* Problem statement:
Please return every line in the following data that includes the string "LEDK".

* Detected change data:
::::

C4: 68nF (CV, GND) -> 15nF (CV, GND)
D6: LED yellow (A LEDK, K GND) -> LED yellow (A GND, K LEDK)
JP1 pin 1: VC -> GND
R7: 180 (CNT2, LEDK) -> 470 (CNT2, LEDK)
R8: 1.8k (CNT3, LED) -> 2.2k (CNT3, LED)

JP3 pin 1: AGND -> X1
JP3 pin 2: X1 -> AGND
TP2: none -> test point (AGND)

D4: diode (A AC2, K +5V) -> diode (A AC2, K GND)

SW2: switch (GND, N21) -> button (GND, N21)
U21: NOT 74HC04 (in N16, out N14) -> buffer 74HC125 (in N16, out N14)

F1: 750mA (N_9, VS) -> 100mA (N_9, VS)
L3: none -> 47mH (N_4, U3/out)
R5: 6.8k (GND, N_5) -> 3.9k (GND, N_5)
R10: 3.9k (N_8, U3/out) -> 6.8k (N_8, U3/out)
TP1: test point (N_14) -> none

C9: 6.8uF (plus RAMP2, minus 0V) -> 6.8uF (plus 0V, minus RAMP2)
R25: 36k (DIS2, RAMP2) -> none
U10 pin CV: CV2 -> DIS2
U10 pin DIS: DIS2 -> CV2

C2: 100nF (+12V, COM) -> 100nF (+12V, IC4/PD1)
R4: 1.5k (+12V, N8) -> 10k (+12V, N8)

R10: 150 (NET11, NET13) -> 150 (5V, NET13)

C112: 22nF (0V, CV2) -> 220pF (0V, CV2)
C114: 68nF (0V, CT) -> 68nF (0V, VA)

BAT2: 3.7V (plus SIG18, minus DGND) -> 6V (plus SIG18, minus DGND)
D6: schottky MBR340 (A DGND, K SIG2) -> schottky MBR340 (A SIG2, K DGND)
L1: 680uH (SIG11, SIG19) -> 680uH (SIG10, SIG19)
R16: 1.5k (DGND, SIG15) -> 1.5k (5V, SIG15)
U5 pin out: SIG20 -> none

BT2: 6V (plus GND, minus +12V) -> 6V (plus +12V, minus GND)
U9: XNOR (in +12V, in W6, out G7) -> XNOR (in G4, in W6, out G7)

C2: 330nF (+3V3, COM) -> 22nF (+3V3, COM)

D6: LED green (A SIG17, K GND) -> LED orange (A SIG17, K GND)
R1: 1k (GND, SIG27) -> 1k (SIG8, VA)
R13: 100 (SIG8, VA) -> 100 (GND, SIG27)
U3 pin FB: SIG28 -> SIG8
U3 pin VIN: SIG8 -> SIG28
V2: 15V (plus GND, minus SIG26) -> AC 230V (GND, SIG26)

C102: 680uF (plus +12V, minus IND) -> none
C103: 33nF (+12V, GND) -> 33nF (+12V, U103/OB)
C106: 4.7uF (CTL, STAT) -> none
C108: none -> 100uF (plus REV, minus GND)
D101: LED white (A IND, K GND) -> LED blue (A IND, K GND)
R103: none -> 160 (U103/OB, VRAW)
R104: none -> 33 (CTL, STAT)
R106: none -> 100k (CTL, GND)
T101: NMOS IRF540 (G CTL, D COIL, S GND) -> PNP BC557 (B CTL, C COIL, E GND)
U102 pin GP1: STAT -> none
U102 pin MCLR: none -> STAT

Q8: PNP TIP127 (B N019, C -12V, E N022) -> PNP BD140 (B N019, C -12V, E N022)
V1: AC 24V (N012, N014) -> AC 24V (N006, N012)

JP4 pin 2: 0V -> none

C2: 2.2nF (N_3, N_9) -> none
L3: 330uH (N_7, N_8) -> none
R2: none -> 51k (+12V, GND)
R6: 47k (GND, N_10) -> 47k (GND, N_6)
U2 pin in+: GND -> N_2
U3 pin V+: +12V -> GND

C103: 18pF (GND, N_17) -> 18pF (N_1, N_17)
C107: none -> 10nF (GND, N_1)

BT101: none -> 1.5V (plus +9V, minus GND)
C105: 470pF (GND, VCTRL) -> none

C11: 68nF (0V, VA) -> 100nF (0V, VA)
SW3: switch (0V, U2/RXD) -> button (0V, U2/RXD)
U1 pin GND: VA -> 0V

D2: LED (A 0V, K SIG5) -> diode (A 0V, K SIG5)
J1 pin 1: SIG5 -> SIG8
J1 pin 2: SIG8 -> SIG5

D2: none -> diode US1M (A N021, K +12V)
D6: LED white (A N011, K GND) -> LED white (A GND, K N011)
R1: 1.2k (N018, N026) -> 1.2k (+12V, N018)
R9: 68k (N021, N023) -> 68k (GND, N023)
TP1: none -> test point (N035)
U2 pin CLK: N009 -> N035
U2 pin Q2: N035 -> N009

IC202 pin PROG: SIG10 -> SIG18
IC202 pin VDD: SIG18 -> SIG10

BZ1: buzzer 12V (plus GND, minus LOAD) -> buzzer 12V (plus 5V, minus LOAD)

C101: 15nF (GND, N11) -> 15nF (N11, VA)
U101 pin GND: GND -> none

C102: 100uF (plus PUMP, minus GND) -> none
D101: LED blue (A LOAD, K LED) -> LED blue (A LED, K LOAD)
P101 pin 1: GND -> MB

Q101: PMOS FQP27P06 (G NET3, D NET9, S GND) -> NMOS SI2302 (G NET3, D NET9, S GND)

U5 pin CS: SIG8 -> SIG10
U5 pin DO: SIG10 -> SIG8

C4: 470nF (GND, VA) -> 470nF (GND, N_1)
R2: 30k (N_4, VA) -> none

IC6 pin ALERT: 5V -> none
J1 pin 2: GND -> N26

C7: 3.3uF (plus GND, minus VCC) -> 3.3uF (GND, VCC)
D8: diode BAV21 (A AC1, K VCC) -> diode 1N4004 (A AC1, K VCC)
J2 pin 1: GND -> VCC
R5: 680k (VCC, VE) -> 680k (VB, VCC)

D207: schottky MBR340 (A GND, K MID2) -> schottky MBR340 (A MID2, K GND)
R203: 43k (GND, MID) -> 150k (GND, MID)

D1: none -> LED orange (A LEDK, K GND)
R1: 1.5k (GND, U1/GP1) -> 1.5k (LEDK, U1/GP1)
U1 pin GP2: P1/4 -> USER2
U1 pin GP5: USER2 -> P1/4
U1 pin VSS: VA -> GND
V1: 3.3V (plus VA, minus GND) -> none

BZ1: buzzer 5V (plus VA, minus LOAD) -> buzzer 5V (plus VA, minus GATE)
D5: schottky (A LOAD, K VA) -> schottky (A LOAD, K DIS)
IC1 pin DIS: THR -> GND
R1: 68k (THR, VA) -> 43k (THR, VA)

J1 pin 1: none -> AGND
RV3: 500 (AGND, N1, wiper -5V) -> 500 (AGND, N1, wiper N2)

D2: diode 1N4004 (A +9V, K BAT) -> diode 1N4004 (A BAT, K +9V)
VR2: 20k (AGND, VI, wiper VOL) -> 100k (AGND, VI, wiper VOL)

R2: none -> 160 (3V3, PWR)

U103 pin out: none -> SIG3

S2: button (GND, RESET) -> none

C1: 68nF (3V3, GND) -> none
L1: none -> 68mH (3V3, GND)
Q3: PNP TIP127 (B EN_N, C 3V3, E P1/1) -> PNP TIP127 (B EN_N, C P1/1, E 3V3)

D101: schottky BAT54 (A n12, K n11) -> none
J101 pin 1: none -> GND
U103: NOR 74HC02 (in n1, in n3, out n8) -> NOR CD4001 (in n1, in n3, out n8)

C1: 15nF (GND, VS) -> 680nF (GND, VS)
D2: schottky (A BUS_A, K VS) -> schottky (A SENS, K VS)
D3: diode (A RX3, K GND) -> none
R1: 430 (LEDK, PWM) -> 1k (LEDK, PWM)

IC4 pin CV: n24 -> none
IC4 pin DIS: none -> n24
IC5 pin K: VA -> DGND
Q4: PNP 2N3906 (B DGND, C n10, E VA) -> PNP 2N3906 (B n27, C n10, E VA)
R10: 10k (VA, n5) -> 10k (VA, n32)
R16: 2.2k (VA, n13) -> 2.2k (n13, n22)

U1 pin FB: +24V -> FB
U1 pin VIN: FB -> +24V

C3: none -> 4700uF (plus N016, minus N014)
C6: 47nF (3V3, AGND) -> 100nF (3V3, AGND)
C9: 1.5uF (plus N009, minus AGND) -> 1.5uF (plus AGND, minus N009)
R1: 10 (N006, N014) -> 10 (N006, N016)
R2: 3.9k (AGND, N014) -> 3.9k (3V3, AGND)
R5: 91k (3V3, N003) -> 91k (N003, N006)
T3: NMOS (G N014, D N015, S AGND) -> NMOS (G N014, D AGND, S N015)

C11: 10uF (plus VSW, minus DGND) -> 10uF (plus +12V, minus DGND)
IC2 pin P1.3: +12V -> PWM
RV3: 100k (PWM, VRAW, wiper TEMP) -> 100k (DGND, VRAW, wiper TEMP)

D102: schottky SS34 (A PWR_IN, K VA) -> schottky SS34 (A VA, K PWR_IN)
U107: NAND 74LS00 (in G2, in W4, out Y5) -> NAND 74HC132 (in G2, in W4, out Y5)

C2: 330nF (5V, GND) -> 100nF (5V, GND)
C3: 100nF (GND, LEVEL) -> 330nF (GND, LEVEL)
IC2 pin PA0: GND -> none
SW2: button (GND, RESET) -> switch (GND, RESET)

::::

* Expected output:
D6: LED yellow (A LEDK, K GND) -> LED yellow (A GND, K LEDK)
R7: 180 (CNT2, LEDK) -> 470 (CNT2, LEDK)
D1: none -> LED orange (A LEDK, K GND)
R1: 1.5k (GND, U1/GP1) -> 1.5k (LEDK, U1/GP1)
R1: 430 (LEDK, PWM) -> 1k (LEDK, PWM)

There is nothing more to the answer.